## Begin EXTRACTED MATERIAL
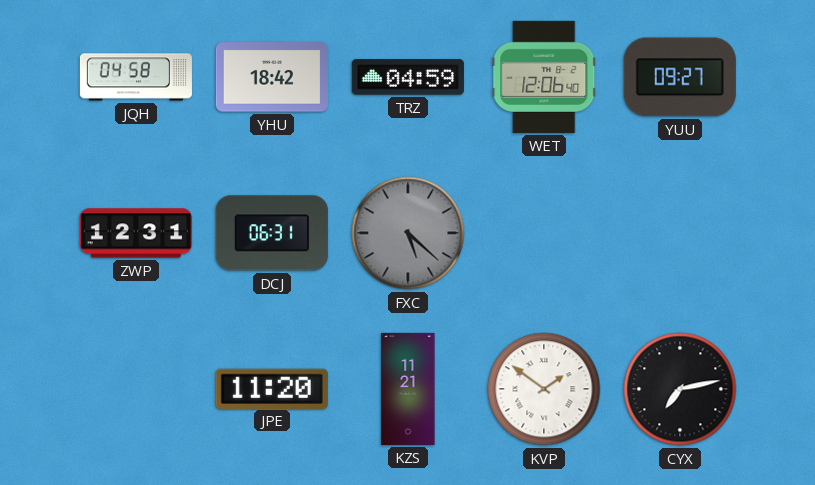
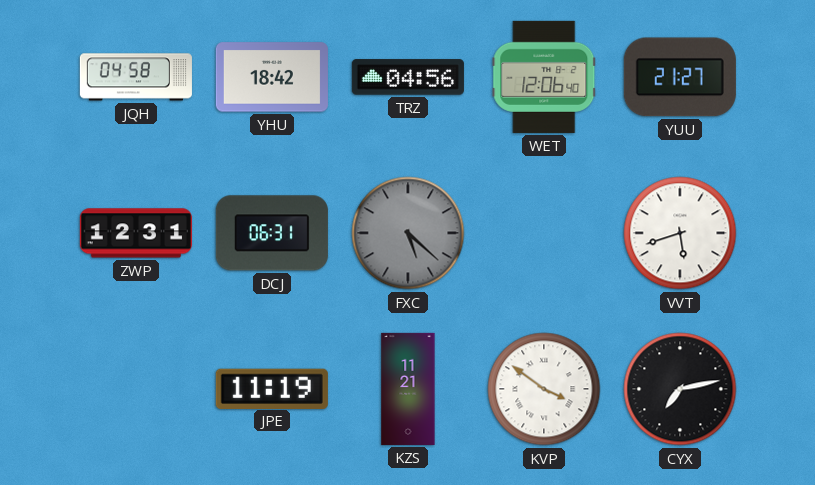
TRZ: 04:59 -> 04:56
YUU: 09:27 -> 21:27
VVT: none -> 5:42
JPE: 11:20 -> 11:19
KVP: 1:51 -> 3:51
## End EXTRACTED MATERIAL
WHAT THIS TASK INVOLVES:
Turn the lines above into a JSON list of strings, one string per line, skipping any blank lines. Leave out the pictures.

WRITTEN SOLUTION:
[
  "TRZ: 04:59 -> 04:56",
  "YUU: 09:27 -> 21:27",
  "VVT: none -> 5:42",
  "JPE: 11:20 -> 11:19",
  "KVP: 1:51 -> 3:51"
]